### What you should do
I would like the lines below, from the one with "(130, 163) = (299, 157): none -> red gift" through the one with "(123, 151) = (429, 358): red", copied exactly and without any pictures.
-- Input for this task follows --
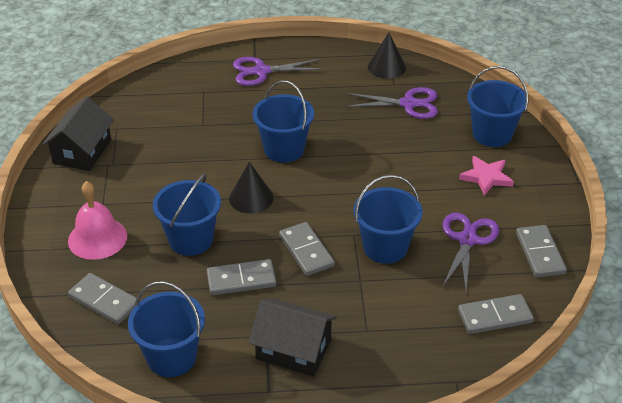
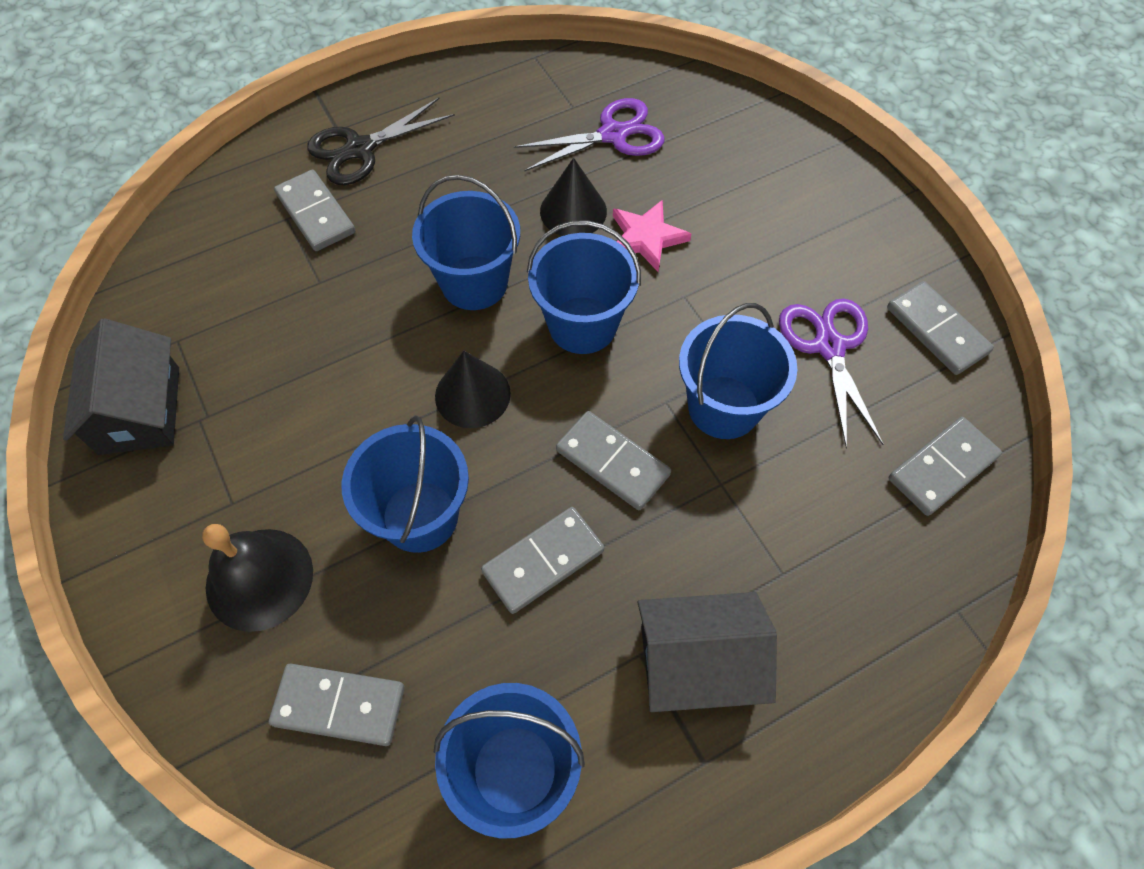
camera: 25 degrees left, 20 degrees up
(97, 238) = (259, 579): pink bell -> black bell
(219, 94) = (315, 213): none -> grey domino
(261, 71) = (360, 149): purple scissors -> black scissors
(386, 67) = (545, 80): black cone -> black cone (573, 211)
(486, 177) = (792, 225): pink star -> pink star (646, 238)
(492, 134) = (757, 148): blue bucket -> blue bucket (582, 325)

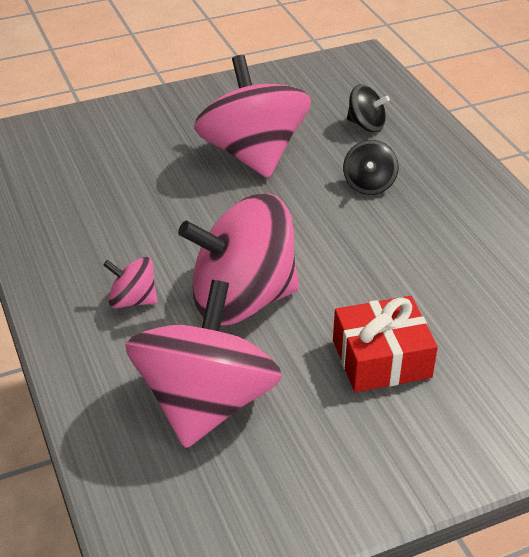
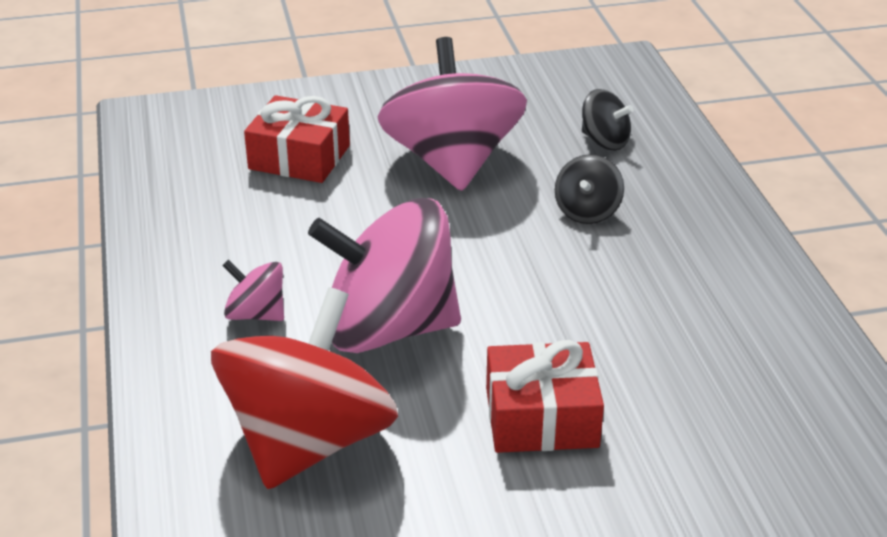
camera: 10 degrees right, 5 degrees down
(130, 163) = (299, 157): none -> red gift
(206, 403) = (309, 442): pink spinning top -> red spinning top

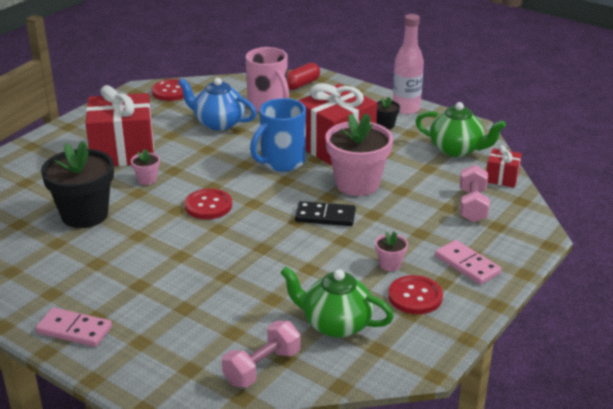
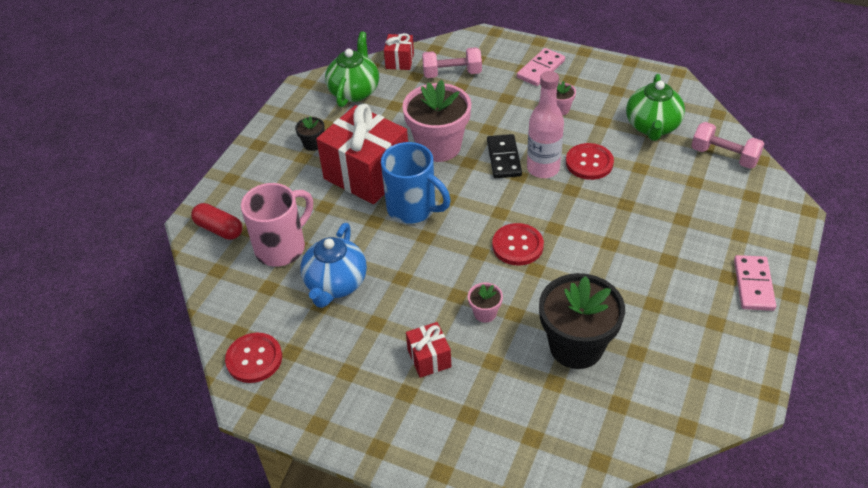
camera: 100 degrees left, 15 degrees up
(123, 151) = (429, 358): red gift -> red gift, size x0.47
(406, 109) = (273, 134): pink bottle -> pink bottle (543, 169)
(415, 296) = (595, 91): red button -> red button (589, 163)

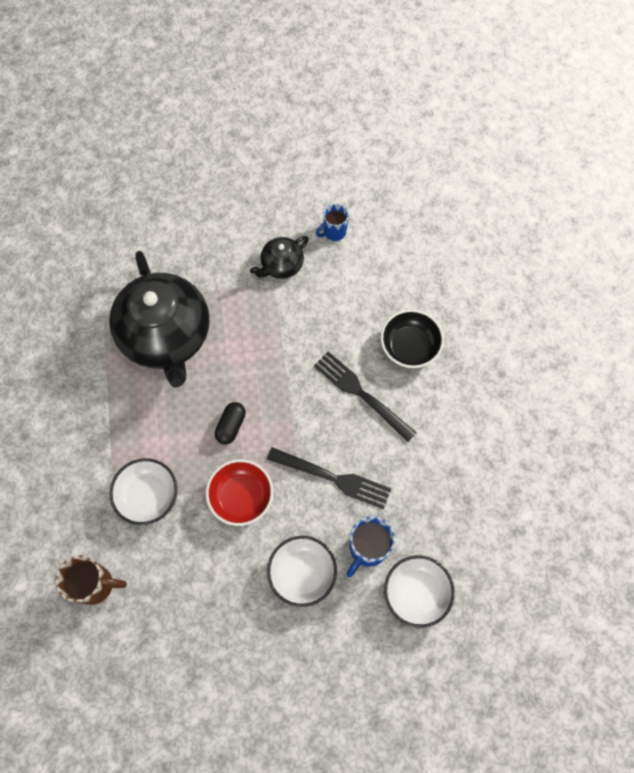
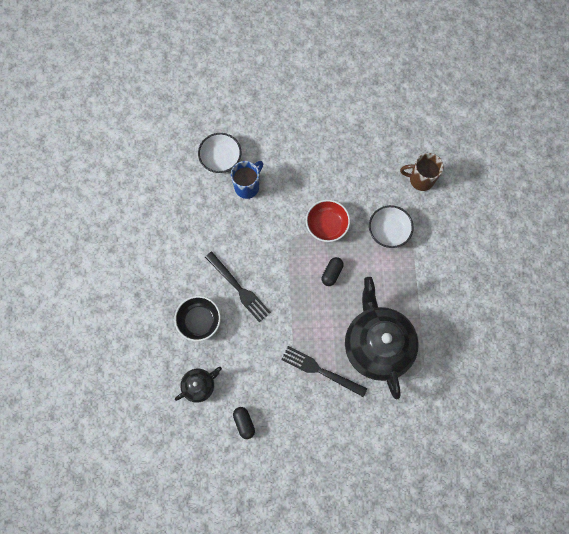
camera: 175 degrees left, 5 degrees up
(281, 265) = (288, 396): black teapot -> black teapot (199, 385)
(302, 573) = (290, 175): white bowl -> none
(334, 232) = (244, 423): blue mug -> black capsule
(334, 478) = (264, 232): black fork -> black fork (320, 370)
-- Input for this task concluded --
### The completed task
(130, 163) = (299, 157): none -> red gift
(206, 403) = (309, 442): pink spinning top -> red spinning top

camera: 100 degrees left, 15 degrees up
(123, 151) = (429, 358): red gift -> red gift, size x0.47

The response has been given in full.